EXERCISE MATERIAL: Begin

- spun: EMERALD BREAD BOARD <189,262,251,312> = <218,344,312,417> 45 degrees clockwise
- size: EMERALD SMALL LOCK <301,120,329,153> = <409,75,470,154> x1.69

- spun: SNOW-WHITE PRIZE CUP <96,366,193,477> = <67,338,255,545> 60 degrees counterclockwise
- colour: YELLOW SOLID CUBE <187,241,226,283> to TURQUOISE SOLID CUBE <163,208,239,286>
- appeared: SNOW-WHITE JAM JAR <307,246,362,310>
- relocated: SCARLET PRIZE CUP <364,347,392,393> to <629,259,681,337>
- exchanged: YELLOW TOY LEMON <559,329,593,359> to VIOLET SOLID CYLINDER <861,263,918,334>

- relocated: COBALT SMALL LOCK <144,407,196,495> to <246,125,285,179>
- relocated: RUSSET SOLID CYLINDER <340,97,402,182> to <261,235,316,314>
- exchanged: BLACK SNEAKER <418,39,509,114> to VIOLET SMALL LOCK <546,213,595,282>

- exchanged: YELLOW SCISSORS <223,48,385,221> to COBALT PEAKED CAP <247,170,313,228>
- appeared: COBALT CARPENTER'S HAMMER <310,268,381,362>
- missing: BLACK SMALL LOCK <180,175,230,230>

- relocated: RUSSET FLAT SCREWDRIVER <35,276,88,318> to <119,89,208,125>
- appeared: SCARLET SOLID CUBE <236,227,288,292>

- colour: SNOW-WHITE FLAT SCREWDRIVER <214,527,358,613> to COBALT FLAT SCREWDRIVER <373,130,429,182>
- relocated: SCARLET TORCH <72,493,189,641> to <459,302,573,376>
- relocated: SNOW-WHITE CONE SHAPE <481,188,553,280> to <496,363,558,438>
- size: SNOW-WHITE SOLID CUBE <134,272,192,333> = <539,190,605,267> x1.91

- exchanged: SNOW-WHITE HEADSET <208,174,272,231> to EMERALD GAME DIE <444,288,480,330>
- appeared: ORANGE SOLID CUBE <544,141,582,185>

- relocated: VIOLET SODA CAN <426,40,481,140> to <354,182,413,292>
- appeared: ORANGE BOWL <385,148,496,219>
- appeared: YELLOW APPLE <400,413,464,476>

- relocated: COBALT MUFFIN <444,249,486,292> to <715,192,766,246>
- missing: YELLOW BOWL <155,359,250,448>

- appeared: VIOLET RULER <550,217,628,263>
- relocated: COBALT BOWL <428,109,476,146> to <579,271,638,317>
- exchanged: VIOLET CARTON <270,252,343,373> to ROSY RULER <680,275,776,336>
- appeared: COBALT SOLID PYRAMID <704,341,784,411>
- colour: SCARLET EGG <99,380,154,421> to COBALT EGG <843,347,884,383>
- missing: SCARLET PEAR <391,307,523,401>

EXERCISE MATERIAL: End

TASK TO CARRY OUT:
Gather every line from the entries above where the word "WHITE" appears, and copy them.

SOLVED PROBLEM:
- spun: SNOW-WHITE PRIZE CUP <96,366,193,477> = <67,338,255,545> 60 degrees counterclockwise
- appeared: SNOW-WHITE JAM JAR <307,246,362,310>
- colour: SNOW-WHITE FLAT SCREWDRIVER <214,527,358,613> to COBALT FLAT SCREWDRIVER <373,130,429,182>
- relocated: SNOW-WHITE CONE SHAPE <481,188,553,280> to <496,363,558,438>
- size: SNOW-WHITE SOLID CUBE <134,272,192,333> = <539,190,605,267> x1.91
- exchanged: SNOW-WHITE HEADSET <208,174,272,231> to EMERALD GAME DIE <444,288,480,330>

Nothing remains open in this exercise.